> [Given records]
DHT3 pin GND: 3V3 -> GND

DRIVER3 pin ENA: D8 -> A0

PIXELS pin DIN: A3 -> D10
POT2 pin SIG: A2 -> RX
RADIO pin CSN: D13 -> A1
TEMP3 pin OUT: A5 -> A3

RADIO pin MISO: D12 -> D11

> [Exercise instructions]
Having located the line containing "DRIVER3 pin ENA: D8 -> A0", set it down along with every line after it through the end of the data, reproducing each exactly.

> [Answer space]
DRIVER3 pin ENA: D8 -> A0

PIXELS pin DIN: A3 -> D10
POT2 pin SIG: A2 -> RX
RADIO pin CSN: D13 -> A1
TEMP3 pin OUT: A5 -> A3

RADIO pin MISO: D12 -> D11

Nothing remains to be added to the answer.